DIRECTIONS:
In the records below, begin at the line containing "ORANGE ROLLING PIN <87,297,121,360>" and end at the line containing "ORANGE FLAT DISH"; quote every line in that span exactly, including both boundary lines, and no others.

SUPPLIED MATERIAL:
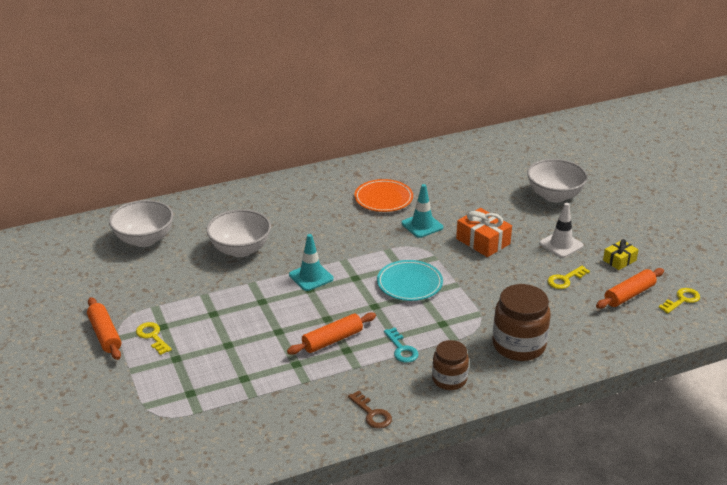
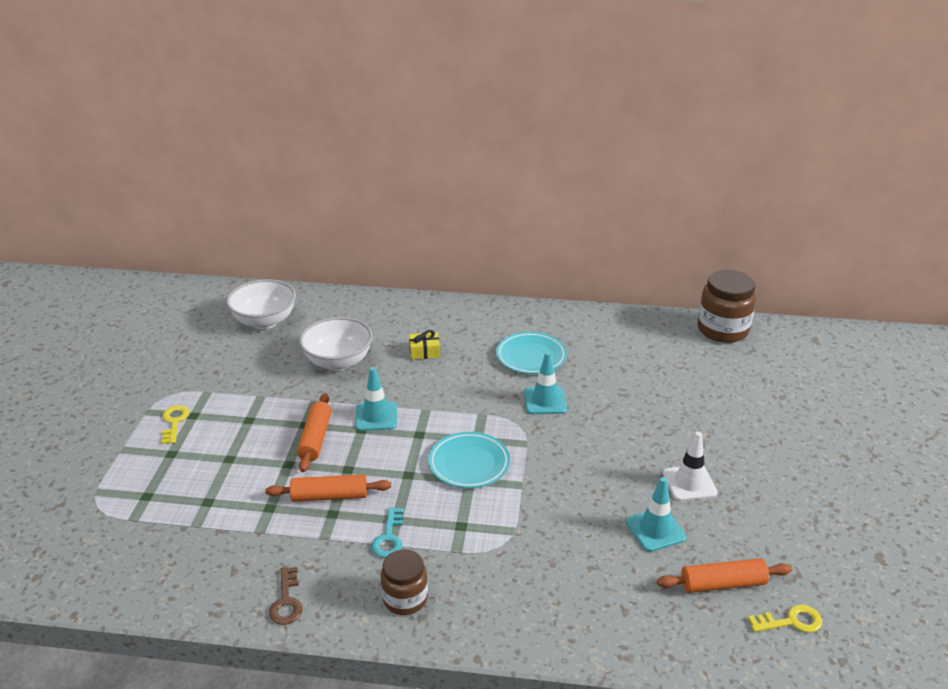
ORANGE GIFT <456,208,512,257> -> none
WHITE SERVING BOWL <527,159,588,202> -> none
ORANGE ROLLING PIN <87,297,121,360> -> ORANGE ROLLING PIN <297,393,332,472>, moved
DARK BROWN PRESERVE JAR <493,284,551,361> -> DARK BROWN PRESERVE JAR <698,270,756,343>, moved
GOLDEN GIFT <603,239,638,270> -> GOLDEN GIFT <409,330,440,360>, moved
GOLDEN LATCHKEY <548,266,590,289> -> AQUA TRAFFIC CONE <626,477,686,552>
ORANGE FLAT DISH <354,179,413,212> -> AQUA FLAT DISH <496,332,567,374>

...

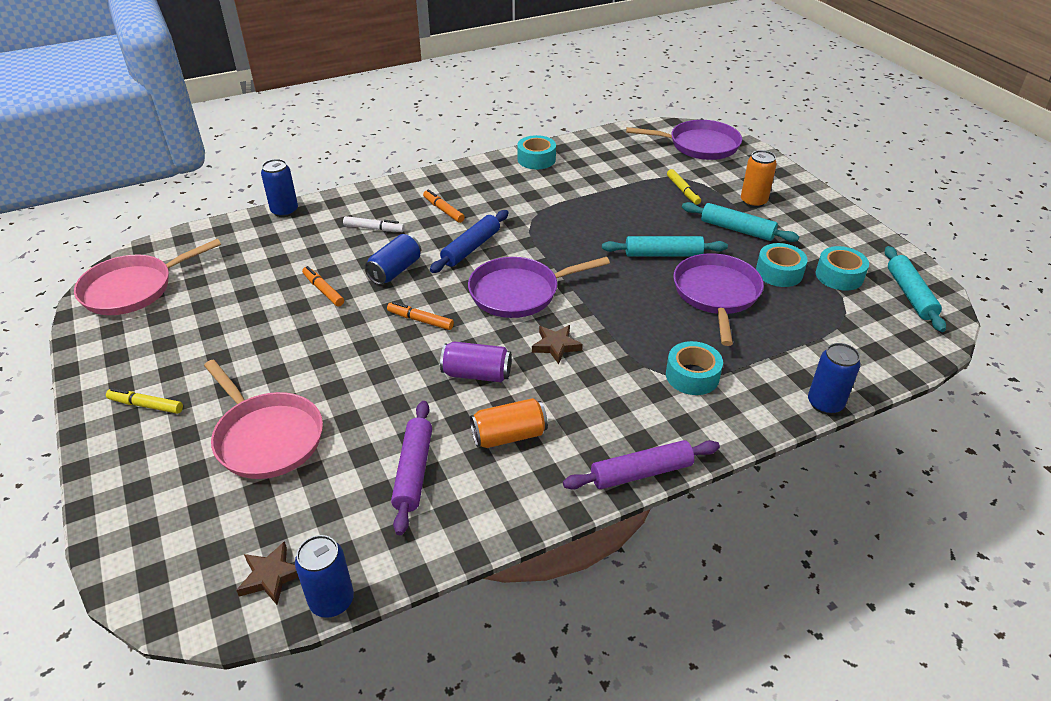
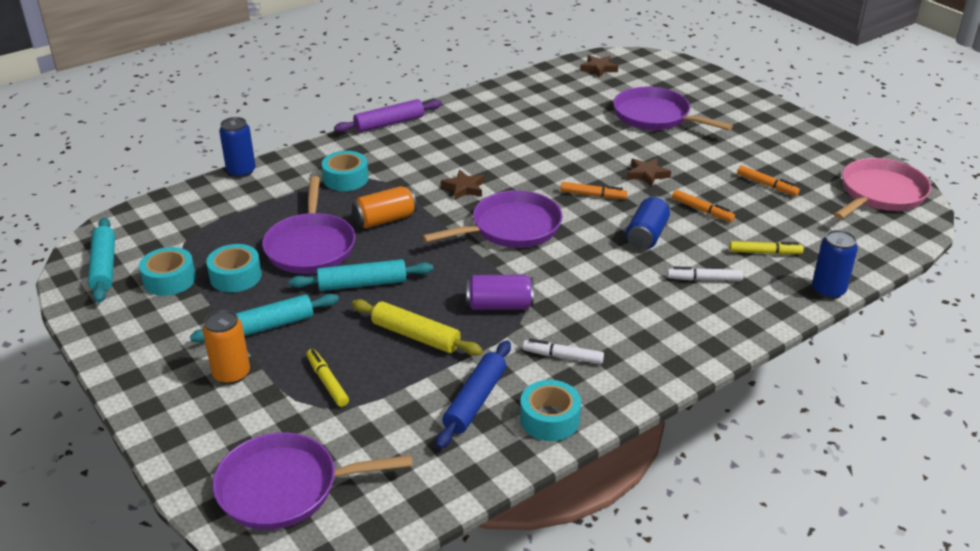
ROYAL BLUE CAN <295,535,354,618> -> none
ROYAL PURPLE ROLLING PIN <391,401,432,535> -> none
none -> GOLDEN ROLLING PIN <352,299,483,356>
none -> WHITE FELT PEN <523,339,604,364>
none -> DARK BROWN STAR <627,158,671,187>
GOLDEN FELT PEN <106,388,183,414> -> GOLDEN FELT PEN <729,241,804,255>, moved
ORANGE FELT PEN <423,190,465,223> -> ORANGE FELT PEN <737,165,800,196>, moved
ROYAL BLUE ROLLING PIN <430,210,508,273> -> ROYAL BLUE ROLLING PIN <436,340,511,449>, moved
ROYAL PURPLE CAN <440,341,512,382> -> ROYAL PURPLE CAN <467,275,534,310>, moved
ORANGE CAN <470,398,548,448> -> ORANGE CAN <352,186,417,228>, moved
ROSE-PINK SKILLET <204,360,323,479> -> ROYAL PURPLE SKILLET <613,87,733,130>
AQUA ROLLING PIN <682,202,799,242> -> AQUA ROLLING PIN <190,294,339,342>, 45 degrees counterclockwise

==

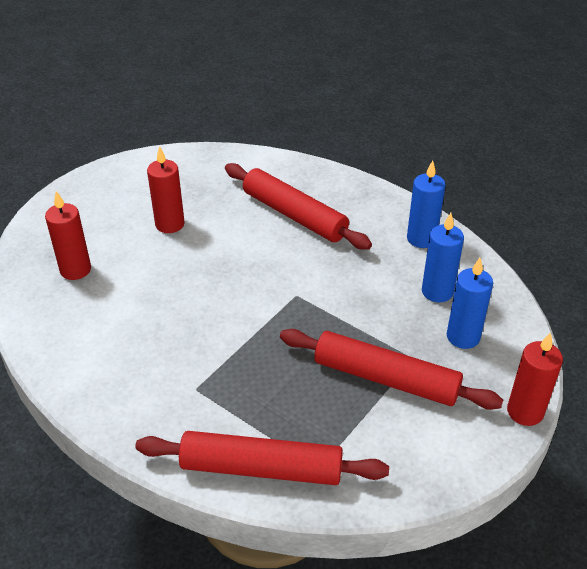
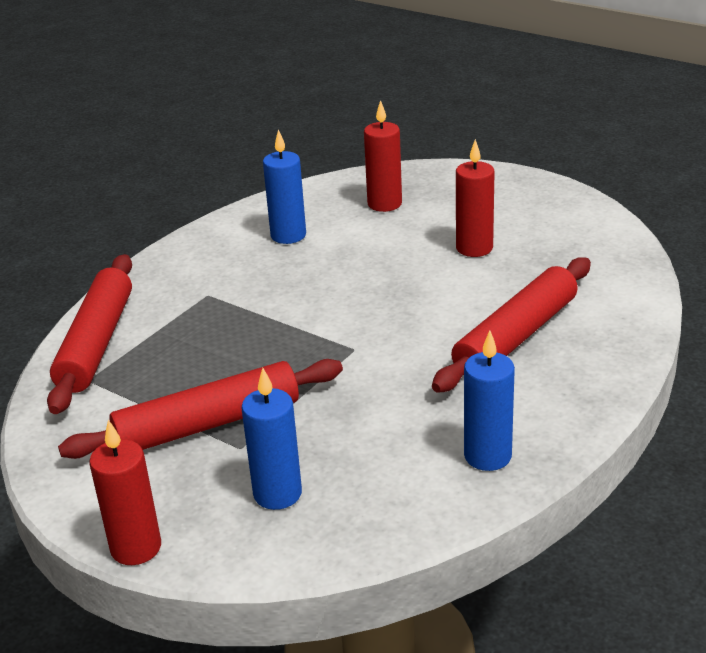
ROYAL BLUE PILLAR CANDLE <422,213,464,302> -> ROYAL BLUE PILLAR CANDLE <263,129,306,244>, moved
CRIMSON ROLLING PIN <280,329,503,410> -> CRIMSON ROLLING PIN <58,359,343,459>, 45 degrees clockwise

WRITTEN SOLUTION:
ORANGE ROLLING PIN <87,297,121,360> -> ORANGE ROLLING PIN <297,393,332,472>, moved
DARK BROWN PRESERVE JAR <493,284,551,361> -> DARK BROWN PRESERVE JAR <698,270,756,343>, moved
GOLDEN GIFT <603,239,638,270> -> GOLDEN GIFT <409,330,440,360>, moved
GOLDEN LATCHKEY <548,266,590,289> -> AQUA TRAFFIC CONE <626,477,686,552>
ORANGE FLAT DISH <354,179,413,212> -> AQUA FLAT DISH <496,332,567,374>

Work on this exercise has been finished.